-- Opening Marker --

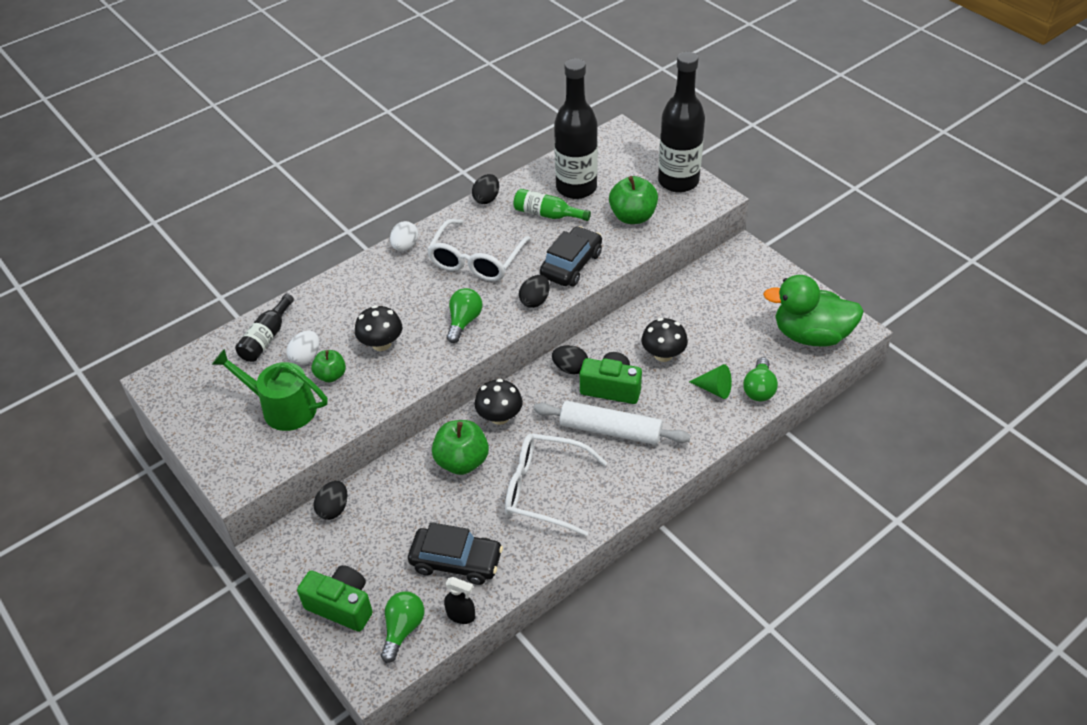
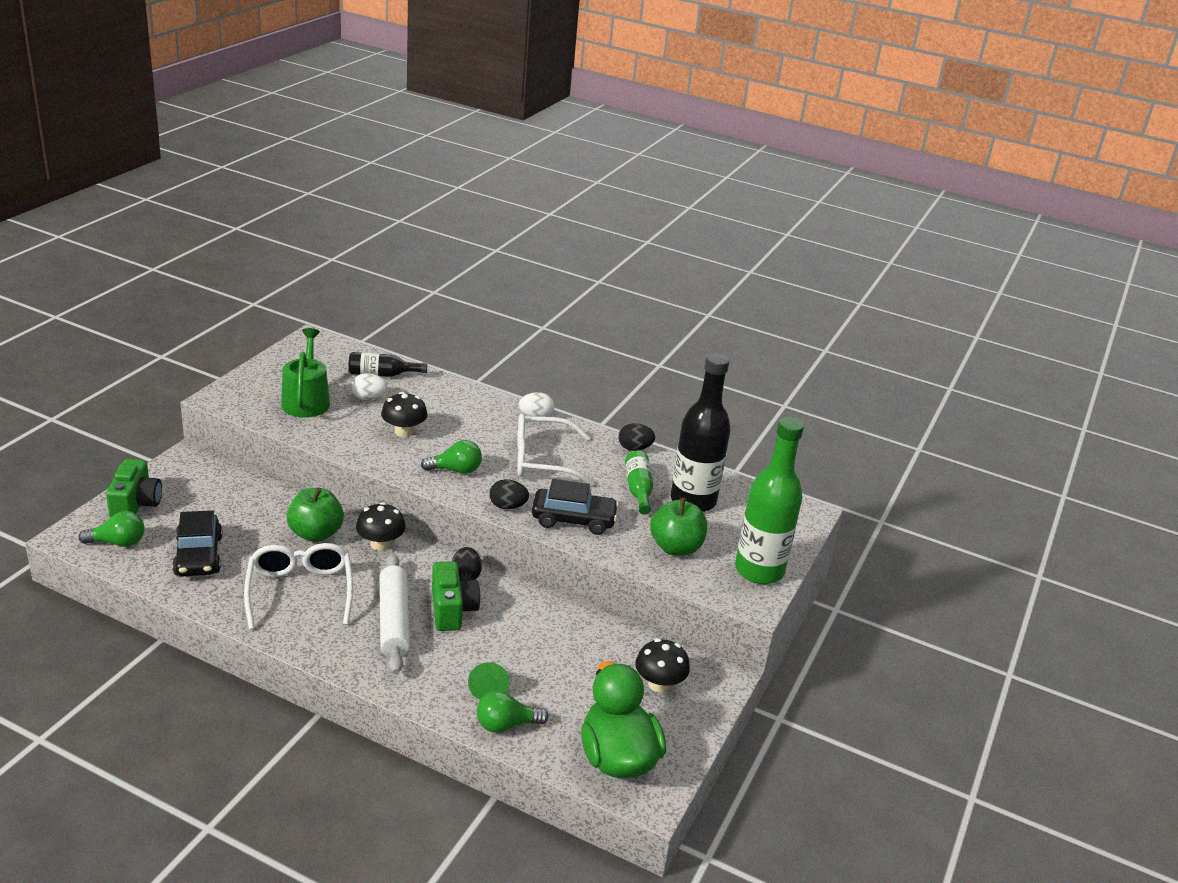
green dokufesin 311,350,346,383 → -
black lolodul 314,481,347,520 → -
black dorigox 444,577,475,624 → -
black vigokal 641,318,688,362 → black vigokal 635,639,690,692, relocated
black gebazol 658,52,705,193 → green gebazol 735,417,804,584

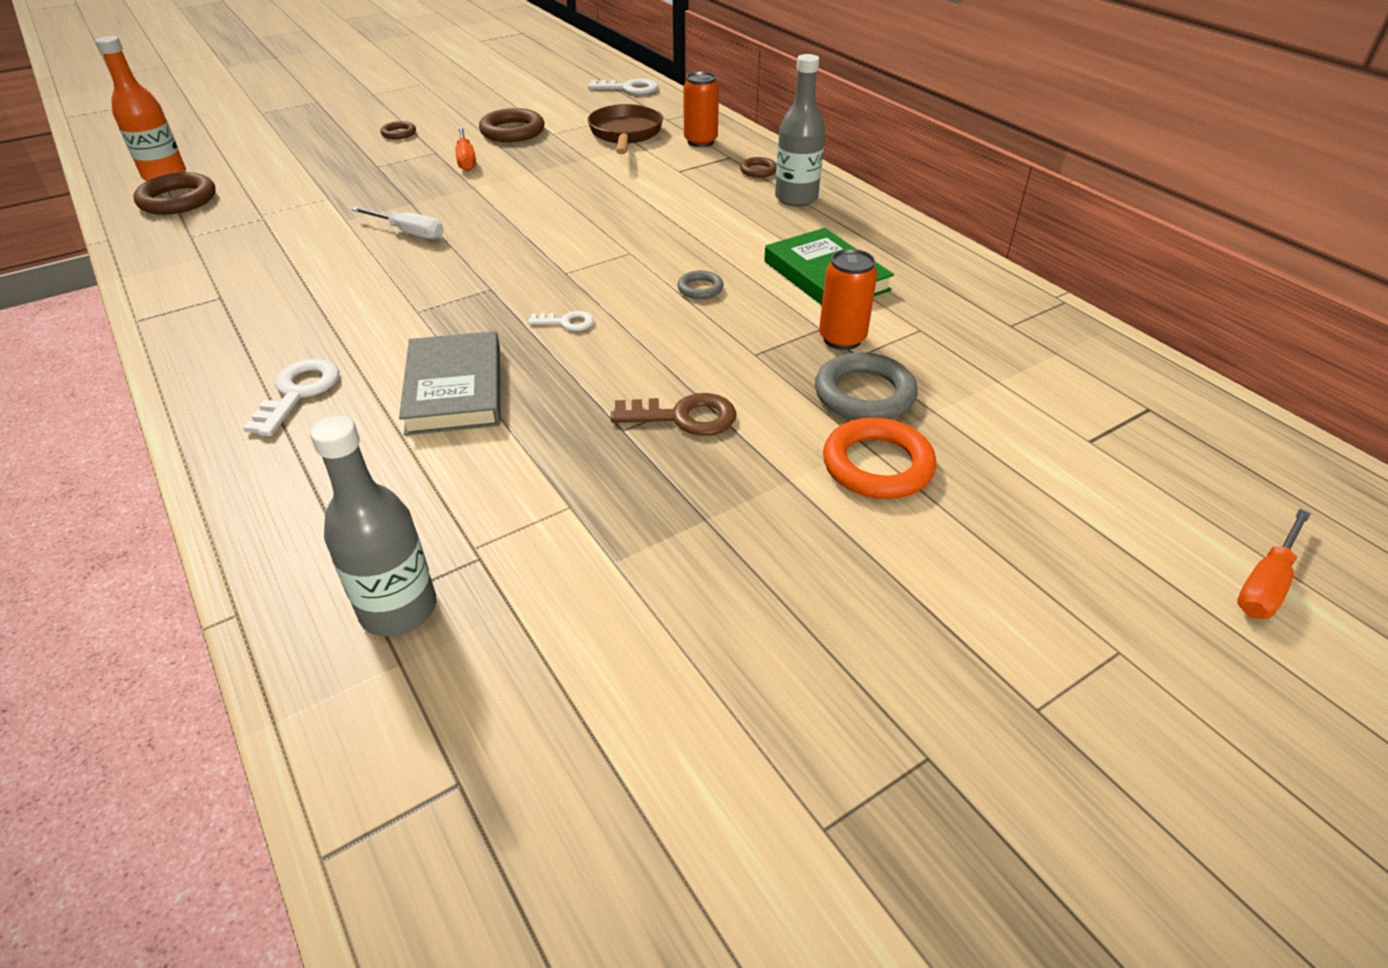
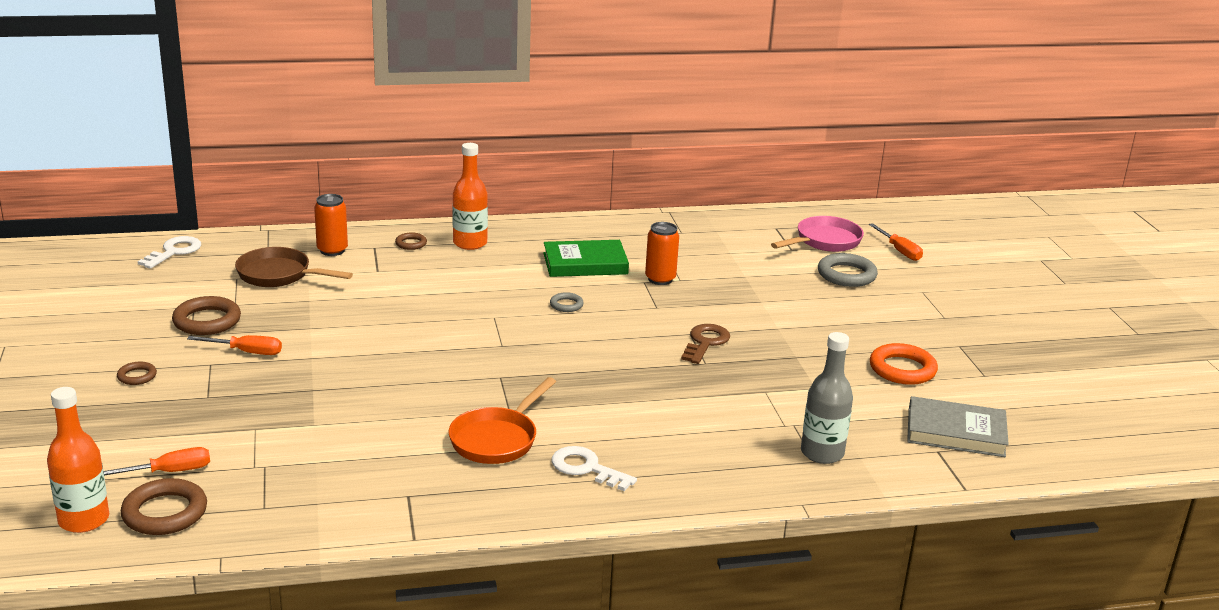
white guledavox 351,207,444,239 → -
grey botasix 399,331,500,436 → grey botasix 907,396,1009,457, relocated
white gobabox 528,311,594,331 → -
grey gebazol 775,54,825,207 → orange gebazol 452,143,488,250
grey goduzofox 815,352,918,420 → grey goduzofox 818,253,878,287, relocated
orange goduzofox 823,417,936,499 → orange goduzofox 870,343,938,385, relocated
- → orange guledavox 103,447,210,475
- → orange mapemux 449,377,556,464
- → pink mapemux 771,216,864,252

-- Closing Marker --

:: Required action ::
Extract the run of lines beginning with the line that holds "black lolodul 314,481,347,520" and ending at the last line of the data, inclusive. Exclude any pictures from the copy.

:: Answer space ::
black lolodul 314,481,347,520 → -
black dorigox 444,577,475,624 → -
black vigokal 641,318,688,362 → black vigokal 635,639,690,692, relocated
black gebazol 658,52,705,193 → green gebazol 735,417,804,584

white guledavox 351,207,444,239 → -
grey botasix 399,331,500,436 → grey botasix 907,396,1009,457, relocated
white gobabox 528,311,594,331 → -
grey gebazol 775,54,825,207 → orange gebazol 452,143,488,250
grey goduzofox 815,352,918,420 → grey goduzofox 818,253,878,287, relocated
orange goduzofox 823,417,936,499 → orange goduzofox 870,343,938,385, relocated
- → orange guledavox 103,447,210,475
- → orange mapemux 449,377,556,464
- → pink mapemux 771,216,864,252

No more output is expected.